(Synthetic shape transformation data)
= = = = = = =

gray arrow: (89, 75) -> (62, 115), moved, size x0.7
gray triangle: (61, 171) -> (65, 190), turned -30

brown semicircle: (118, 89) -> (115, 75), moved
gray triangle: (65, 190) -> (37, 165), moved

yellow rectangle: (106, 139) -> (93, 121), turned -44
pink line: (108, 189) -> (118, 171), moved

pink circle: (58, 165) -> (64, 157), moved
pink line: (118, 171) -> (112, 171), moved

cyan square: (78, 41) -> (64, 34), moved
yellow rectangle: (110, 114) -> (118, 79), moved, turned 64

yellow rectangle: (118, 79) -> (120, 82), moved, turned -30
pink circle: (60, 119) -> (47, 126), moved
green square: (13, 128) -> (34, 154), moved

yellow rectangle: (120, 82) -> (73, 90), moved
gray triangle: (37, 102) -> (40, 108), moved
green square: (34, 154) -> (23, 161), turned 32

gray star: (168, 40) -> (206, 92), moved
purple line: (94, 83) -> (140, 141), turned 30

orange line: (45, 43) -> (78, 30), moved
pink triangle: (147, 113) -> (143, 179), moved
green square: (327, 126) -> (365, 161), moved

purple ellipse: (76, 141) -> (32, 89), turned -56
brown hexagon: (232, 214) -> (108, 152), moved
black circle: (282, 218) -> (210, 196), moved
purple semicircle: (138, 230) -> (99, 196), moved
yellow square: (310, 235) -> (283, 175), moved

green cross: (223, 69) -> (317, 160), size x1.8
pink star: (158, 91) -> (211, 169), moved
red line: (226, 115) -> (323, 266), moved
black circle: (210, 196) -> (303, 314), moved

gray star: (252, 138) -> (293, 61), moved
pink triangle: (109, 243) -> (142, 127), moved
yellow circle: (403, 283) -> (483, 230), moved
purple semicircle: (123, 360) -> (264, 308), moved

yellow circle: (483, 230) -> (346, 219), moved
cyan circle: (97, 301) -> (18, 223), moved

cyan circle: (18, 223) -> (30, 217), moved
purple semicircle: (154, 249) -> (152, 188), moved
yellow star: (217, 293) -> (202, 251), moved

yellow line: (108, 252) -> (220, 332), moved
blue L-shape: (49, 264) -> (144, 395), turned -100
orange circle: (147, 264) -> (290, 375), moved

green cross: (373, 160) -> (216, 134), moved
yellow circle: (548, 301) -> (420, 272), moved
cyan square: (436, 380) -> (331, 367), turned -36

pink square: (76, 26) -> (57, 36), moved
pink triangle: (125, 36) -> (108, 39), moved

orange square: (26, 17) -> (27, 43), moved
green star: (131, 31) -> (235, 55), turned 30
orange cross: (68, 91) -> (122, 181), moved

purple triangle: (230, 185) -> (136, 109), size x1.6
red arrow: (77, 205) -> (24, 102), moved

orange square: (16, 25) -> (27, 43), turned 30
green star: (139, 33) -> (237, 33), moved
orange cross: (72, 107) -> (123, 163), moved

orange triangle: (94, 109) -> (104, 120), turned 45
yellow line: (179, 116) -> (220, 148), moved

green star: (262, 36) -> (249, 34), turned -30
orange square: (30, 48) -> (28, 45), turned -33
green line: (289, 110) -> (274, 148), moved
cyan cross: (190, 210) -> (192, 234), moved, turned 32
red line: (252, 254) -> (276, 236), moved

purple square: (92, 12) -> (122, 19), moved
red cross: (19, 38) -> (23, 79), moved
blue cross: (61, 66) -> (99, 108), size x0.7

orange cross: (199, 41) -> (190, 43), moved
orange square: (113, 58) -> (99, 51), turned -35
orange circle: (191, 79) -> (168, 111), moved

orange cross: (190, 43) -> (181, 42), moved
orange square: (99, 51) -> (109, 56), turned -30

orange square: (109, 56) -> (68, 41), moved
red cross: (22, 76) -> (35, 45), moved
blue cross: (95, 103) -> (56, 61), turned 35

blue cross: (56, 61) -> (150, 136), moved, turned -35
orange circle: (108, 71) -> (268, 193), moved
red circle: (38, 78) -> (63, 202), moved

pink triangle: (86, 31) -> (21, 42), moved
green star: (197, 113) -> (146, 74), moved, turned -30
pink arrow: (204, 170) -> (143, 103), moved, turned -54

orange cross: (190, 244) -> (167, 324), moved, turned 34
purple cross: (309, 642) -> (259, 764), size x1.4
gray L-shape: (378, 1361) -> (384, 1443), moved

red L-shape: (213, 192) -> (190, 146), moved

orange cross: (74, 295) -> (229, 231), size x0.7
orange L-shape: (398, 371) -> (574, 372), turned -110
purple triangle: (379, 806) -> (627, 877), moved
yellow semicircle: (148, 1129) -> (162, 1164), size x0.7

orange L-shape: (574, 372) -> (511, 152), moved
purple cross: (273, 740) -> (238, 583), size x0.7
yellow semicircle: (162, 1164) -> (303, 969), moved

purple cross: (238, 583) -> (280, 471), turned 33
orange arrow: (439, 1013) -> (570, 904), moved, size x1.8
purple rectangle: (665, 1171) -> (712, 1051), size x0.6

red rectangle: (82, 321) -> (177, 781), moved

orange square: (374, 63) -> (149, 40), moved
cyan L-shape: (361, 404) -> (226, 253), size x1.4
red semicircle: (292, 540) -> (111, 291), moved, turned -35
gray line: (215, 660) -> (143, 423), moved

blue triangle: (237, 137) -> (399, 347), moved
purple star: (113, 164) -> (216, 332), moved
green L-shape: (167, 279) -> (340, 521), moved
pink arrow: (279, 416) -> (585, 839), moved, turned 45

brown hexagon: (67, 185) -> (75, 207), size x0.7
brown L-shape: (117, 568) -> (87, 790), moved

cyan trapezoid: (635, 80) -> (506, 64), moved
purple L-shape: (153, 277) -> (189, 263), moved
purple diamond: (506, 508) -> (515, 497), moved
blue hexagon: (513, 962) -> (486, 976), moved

= = = = = = =

◆ **Problem**
Each line of the data must be retyped exactly as written.

◆ **Worked solution**
gray arrow: (89, 75) -> (62, 115), moved, size x0.7
gray triangle: (61, 171) -> (65, 190), turned -30

brown semicircle: (118, 89) -> (115, 75), moved
gray triangle: (65, 190) -> (37, 165), moved

yellow rectangle: (106, 139) -> (93, 121), turned -44
pink line: (108, 189) -> (118, 171), moved

pink circle: (58, 165) -> (64, 157), moved
pink line: (118, 171) -> (112, 171), moved

cyan square: (78, 41) -> (64, 34), moved
yellow rectangle: (110, 114) -> (118, 79), moved, turned 64

yellow rectangle: (118, 79) -> (120, 82), moved, turned -30
pink circle: (60, 119) -> (47, 126), moved
green square: (13, 128) -> (34, 154), moved

yellow rectangle: (120, 82) -> (73, 90), moved
gray triangle: (37, 102) -> (40, 108), moved
green square: (34, 154) -> (23, 161), turned 32

gray star: (168, 40) -> (206, 92), moved
purple line: (94, 83) -> (140, 141), turned 30

orange line: (45, 43) -> (78, 30), moved
pink triangle: (147, 113) -> (143, 179), moved
green square: (327, 126) -> (365, 161), moved

purple ellipse: (76, 141) -> (32, 89), turned -56
brown hexagon: (232, 214) -> (108, 152), moved
black circle: (282, 218) -> (210, 196), moved
purple semicircle: (138, 230) -> (99, 196), moved
yellow square: (310, 235) -> (283, 175), moved

green cross: (223, 69) -> (317, 160), size x1.8
pink star: (158, 91) -> (211, 169), moved
red line: (226, 115) -> (323, 266), moved
black circle: (210, 196) -> (303, 314), moved

gray star: (252, 138) -> (293, 61), moved
pink triangle: (109, 243) -> (142, 127), moved
yellow circle: (403, 283) -> (483, 230), moved
purple semicircle: (123, 360) -> (264, 308), moved

yellow circle: (483, 230) -> (346, 219), moved
cyan circle: (97, 301) -> (18, 223), moved

cyan circle: (18, 223) -> (30, 217), moved
purple semicircle: (154, 249) -> (152, 188), moved
yellow star: (217, 293) -> (202, 251), moved

yellow line: (108, 252) -> (220, 332), moved
blue L-shape: (49, 264) -> (144, 395), turned -100
orange circle: (147, 264) -> (290, 375), moved

green cross: (373, 160) -> (216, 134), moved
yellow circle: (548, 301) -> (420, 272), moved
cyan square: (436, 380) -> (331, 367), turned -36

pink square: (76, 26) -> (57, 36), moved
pink triangle: (125, 36) -> (108, 39), moved

orange square: (26, 17) -> (27, 43), moved
green star: (131, 31) -> (235, 55), turned 30
orange cross: (68, 91) -> (122, 181), moved

purple triangle: (230, 185) -> (136, 109), size x1.6
red arrow: (77, 205) -> (24, 102), moved

orange square: (16, 25) -> (27, 43), turned 30
green star: (139, 33) -> (237, 33), moved
orange cross: (72, 107) -> (123, 163), moved

orange triangle: (94, 109) -> (104, 120), turned 45
yellow line: (179, 116) -> (220, 148), moved

green star: (262, 36) -> (249, 34), turned -30
orange square: (30, 48) -> (28, 45), turned -33
green line: (289, 110) -> (274, 148), moved
cyan cross: (190, 210) -> (192, 234), moved, turned 32
red line: (252, 254) -> (276, 236), moved

purple square: (92, 12) -> (122, 19), moved
red cross: (19, 38) -> (23, 79), moved
blue cross: (61, 66) -> (99, 108), size x0.7

orange cross: (199, 41) -> (190, 43), moved
orange square: (113, 58) -> (99, 51), turned -35
orange circle: (191, 79) -> (168, 111), moved

orange cross: (190, 43) -> (181, 42), moved
orange square: (99, 51) -> (109, 56), turned -30

orange square: (109, 56) -> (68, 41), moved
red cross: (22, 76) -> (35, 45), moved
blue cross: (95, 103) -> (56, 61), turned 35

blue cross: (56, 61) -> (150, 136), moved, turned -35
orange circle: (108, 71) -> (268, 193), moved
red circle: (38, 78) -> (63, 202), moved

pink triangle: (86, 31) -> (21, 42), moved
green star: (197, 113) -> (146, 74), moved, turned -30
pink arrow: (204, 170) -> (143, 103), moved, turned -54

orange cross: (190, 244) -> (167, 324), moved, turned 34
purple cross: (309, 642) -> (259, 764), size x1.4
gray L-shape: (378, 1361) -> (384, 1443), moved

red L-shape: (213, 192) -> (190, 146), moved

orange cross: (74, 295) -> (229, 231), size x0.7
orange L-shape: (398, 371) -> (574, 372), turned -110
purple triangle: (379, 806) -> (627, 877), moved
yellow semicircle: (148, 1129) -> (162, 1164), size x0.7

orange L-shape: (574, 372) -> (511, 152), moved
purple cross: (273, 740) -> (238, 583), size x0.7
yellow semicircle: (162, 1164) -> (303, 969), moved

purple cross: (238, 583) -> (280, 471), turned 33
orange arrow: (439, 1013) -> (570, 904), moved, size x1.8
purple rectangle: (665, 1171) -> (712, 1051), size x0.6

red rectangle: (82, 321) -> (177, 781), moved

orange square: (374, 63) -> (149, 40), moved
cyan L-shape: (361, 404) -> (226, 253), size x1.4
red semicircle: (292, 540) -> (111, 291), moved, turned -35
gray line: (215, 660) -> (143, 423), moved

blue triangle: (237, 137) -> (399, 347), moved
purple star: (113, 164) -> (216, 332), moved
green L-shape: (167, 279) -> (340, 521), moved
pink arrow: (279, 416) -> (585, 839), moved, turned 45

brown hexagon: (67, 185) -> (75, 207), size x0.7
brown L-shape: (117, 568) -> (87, 790), moved

cyan trapezoid: (635, 80) -> (506, 64), moved
purple L-shape: (153, 277) -> (189, 263), moved
purple diamond: (506, 508) -> (515, 497), moved
blue hexagon: (513, 962) -> (486, 976), moved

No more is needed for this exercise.